## [Dataset records]

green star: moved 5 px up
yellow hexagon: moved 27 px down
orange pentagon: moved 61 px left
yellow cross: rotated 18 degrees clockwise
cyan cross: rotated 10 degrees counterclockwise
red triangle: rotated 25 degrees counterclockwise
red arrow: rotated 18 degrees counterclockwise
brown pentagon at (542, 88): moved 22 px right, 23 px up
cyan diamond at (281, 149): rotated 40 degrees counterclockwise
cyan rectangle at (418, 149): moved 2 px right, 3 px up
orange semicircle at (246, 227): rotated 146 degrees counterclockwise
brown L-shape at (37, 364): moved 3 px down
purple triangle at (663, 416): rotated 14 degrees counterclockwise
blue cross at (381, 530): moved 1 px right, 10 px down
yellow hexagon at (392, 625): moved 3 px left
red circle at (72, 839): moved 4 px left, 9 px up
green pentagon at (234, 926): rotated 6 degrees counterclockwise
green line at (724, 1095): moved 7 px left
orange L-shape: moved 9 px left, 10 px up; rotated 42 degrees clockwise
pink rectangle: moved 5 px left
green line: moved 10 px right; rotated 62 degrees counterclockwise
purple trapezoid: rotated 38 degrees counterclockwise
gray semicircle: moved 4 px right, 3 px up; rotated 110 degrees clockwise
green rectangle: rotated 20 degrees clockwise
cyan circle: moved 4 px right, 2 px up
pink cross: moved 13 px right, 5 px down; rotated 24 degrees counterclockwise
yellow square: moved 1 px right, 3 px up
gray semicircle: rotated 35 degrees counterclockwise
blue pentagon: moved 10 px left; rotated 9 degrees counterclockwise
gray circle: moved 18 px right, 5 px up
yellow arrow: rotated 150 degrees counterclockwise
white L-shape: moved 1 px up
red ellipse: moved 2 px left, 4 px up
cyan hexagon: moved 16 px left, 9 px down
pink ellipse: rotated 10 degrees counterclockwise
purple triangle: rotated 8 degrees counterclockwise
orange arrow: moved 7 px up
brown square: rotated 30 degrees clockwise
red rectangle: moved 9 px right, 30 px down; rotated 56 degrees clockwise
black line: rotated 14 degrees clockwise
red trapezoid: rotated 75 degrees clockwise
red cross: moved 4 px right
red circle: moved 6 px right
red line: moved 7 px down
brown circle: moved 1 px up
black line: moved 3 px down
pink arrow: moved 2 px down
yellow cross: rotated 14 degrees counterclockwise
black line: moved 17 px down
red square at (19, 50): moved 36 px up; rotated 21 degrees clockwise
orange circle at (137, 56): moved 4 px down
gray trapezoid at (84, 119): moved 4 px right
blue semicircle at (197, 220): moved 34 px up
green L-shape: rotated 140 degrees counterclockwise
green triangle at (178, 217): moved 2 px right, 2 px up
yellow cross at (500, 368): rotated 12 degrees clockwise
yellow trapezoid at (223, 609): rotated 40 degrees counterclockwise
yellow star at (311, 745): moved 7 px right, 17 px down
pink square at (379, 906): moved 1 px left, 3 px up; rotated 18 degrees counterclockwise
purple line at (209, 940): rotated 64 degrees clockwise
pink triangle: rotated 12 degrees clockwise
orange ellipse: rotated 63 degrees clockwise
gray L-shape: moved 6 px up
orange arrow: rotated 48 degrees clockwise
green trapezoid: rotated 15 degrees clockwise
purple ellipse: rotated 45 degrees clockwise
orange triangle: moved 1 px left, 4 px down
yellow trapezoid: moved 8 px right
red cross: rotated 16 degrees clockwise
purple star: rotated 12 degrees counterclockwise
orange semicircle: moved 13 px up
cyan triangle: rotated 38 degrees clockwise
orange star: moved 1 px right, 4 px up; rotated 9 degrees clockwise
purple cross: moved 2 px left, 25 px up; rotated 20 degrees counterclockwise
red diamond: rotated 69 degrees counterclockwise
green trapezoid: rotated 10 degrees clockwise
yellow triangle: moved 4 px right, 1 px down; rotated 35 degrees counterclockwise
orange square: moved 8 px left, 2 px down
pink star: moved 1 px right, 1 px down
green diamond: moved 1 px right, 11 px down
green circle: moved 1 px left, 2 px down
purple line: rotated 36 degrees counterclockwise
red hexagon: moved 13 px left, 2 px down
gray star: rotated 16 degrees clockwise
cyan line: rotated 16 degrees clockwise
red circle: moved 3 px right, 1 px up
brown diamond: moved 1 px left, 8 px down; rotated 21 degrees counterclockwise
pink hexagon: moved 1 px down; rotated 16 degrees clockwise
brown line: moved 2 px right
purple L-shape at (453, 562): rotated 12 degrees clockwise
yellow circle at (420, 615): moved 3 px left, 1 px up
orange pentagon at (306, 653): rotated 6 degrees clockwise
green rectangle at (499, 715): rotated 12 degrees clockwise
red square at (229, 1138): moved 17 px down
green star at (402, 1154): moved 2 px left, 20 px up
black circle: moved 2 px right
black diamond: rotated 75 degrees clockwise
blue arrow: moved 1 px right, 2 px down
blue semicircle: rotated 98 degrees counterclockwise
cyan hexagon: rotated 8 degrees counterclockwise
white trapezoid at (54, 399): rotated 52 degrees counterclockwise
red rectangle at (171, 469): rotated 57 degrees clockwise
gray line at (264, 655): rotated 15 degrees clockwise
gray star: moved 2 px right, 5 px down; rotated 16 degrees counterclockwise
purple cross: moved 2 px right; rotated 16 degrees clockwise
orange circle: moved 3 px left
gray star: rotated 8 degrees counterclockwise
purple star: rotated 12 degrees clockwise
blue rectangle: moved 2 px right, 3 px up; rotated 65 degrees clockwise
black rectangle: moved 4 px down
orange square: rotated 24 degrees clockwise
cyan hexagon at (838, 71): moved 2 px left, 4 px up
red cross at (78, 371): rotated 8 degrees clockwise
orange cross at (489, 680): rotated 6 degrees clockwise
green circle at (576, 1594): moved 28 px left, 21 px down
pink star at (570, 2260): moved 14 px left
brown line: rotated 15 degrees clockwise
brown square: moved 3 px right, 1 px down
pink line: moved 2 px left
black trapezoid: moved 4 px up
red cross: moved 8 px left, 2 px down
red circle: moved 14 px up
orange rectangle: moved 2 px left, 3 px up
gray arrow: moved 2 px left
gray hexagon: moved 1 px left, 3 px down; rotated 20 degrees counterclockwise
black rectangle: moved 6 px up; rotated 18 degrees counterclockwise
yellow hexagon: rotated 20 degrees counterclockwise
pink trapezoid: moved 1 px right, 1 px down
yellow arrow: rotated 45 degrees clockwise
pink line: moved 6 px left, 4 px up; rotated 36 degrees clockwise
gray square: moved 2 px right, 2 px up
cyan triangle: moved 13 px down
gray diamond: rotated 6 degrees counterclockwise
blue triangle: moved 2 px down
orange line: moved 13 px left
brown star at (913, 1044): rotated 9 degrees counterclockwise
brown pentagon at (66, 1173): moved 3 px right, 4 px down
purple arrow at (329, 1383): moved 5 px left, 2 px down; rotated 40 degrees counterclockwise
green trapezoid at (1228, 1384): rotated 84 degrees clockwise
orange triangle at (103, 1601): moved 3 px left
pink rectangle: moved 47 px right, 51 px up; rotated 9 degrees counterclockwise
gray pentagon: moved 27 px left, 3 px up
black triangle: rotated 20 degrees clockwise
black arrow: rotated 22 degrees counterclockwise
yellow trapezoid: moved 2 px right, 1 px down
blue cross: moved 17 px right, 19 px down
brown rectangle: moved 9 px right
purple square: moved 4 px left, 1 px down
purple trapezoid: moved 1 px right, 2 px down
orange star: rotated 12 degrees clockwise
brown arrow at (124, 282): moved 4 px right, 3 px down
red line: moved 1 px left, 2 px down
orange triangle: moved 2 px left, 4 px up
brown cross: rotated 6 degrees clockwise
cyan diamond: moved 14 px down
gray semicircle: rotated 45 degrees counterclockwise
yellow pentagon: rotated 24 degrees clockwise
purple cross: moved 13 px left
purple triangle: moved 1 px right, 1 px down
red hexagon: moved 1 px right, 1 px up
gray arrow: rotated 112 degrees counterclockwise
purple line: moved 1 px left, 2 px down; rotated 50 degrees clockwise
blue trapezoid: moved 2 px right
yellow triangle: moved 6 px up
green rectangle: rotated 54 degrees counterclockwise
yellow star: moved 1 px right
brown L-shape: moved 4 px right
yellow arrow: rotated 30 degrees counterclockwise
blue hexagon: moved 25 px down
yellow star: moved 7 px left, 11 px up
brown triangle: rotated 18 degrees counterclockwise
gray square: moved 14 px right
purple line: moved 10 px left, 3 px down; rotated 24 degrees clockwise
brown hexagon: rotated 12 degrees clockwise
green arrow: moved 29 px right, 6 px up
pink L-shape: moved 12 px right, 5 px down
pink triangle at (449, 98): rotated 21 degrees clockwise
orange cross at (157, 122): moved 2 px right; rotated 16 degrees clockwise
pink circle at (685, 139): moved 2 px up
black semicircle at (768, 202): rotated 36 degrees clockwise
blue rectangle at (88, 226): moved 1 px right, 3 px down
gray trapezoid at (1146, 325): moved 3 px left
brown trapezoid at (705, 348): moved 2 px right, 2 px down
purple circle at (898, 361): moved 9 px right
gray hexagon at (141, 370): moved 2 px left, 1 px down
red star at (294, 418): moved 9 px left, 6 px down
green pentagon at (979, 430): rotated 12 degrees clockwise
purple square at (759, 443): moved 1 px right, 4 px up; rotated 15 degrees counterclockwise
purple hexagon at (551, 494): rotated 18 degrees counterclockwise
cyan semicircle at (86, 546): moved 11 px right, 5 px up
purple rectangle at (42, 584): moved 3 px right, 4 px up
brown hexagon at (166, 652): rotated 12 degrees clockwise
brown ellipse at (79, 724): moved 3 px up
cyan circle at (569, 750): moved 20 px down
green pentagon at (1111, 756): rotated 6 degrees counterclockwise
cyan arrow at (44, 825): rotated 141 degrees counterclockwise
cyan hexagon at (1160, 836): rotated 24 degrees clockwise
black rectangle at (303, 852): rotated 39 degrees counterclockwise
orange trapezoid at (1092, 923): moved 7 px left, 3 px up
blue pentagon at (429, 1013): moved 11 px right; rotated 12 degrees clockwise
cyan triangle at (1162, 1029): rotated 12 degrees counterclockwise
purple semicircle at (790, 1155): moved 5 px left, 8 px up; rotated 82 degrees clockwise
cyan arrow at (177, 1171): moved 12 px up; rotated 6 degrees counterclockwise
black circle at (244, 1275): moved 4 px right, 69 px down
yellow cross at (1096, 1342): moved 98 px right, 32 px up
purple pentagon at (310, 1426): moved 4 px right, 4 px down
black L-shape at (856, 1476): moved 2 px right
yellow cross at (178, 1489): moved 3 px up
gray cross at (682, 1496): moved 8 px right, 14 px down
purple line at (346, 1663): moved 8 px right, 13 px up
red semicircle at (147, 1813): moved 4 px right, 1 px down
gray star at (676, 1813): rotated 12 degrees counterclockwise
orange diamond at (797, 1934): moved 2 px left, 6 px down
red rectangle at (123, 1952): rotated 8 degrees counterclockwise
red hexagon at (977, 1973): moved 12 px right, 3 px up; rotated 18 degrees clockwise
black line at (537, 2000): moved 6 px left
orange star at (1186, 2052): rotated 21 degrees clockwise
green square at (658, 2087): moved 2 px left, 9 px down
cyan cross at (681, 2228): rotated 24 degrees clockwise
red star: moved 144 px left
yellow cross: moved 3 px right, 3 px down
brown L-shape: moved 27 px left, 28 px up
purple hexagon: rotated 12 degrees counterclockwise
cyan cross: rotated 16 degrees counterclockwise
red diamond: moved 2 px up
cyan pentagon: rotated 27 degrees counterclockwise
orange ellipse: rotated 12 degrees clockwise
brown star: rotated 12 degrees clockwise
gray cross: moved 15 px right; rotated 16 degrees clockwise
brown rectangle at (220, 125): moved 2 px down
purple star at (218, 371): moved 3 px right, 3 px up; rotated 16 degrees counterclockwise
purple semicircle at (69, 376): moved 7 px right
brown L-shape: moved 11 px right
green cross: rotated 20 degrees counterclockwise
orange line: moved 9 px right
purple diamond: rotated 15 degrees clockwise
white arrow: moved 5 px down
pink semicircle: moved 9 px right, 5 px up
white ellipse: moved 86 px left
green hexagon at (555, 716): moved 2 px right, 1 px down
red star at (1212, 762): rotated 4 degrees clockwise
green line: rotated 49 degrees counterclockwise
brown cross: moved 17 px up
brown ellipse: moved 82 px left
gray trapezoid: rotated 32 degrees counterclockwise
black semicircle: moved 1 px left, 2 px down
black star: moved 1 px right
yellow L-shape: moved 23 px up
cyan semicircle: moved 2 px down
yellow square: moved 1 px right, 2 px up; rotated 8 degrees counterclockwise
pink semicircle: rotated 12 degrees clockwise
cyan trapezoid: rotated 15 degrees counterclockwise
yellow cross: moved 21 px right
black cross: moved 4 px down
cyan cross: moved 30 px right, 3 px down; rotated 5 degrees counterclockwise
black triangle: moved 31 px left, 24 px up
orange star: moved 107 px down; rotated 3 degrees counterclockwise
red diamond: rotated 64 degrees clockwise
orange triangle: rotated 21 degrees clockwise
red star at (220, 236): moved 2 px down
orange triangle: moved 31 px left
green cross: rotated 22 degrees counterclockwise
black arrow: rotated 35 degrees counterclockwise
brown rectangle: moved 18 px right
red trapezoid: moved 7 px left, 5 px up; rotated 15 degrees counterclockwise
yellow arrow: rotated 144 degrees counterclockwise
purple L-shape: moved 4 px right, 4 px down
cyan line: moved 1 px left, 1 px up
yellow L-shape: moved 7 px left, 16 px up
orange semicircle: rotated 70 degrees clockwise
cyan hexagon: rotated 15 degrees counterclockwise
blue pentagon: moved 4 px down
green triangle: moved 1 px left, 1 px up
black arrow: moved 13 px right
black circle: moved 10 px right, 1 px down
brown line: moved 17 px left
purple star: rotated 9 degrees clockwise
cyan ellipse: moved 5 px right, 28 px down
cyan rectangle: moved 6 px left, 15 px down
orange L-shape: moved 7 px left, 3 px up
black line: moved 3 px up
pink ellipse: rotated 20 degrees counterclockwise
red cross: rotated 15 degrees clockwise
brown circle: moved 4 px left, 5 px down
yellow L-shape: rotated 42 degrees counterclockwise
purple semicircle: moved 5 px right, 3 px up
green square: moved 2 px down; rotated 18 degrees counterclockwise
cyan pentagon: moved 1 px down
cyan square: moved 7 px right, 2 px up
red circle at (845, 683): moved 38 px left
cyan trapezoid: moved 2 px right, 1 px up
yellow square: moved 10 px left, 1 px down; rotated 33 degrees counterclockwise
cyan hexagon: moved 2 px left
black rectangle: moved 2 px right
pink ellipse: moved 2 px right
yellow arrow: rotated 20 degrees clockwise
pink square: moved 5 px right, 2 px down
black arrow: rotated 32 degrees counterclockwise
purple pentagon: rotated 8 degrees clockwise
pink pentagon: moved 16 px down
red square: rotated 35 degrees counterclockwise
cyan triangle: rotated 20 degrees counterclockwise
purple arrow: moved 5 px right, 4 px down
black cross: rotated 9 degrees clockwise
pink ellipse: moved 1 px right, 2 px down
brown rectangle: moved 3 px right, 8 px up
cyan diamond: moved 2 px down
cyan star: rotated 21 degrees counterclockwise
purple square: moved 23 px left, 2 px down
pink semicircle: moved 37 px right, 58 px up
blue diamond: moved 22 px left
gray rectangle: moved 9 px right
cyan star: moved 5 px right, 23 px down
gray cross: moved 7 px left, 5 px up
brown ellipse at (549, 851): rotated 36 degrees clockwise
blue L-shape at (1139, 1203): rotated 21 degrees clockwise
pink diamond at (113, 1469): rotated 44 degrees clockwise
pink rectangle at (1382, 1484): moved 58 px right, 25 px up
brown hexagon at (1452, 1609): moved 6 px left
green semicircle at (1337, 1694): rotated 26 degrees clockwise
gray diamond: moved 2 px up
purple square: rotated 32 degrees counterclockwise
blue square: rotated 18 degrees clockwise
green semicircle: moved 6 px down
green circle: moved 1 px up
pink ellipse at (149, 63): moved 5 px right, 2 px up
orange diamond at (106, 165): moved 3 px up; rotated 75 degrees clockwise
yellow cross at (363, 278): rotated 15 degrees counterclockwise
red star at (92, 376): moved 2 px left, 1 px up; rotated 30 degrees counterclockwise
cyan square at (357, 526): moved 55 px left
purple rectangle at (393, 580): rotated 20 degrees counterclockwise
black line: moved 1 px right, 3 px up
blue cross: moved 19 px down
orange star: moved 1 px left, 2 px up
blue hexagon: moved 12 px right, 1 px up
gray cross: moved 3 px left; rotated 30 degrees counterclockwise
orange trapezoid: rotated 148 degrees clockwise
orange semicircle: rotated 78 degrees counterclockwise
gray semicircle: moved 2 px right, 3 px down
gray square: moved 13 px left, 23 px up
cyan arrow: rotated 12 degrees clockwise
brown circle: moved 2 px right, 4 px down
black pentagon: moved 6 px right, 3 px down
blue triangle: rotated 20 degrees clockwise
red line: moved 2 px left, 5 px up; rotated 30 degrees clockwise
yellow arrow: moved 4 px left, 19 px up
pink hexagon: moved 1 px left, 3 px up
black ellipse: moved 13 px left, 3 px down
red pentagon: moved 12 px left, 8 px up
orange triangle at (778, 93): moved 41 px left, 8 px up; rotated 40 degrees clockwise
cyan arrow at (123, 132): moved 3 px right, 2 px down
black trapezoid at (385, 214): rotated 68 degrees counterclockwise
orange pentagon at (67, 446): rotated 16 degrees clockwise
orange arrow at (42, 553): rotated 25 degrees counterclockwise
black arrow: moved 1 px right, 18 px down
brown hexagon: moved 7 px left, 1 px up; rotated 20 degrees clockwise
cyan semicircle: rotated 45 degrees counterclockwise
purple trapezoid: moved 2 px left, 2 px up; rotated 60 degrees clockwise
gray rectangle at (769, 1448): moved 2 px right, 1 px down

## [Short task]
Extract every row above that contains the word "white".

## [Reply to the task]
white L-shape: moved 1 px up
white trapezoid at (54, 399): rotated 52 degrees counterclockwise
white arrow: moved 5 px down
white ellipse: moved 86 px left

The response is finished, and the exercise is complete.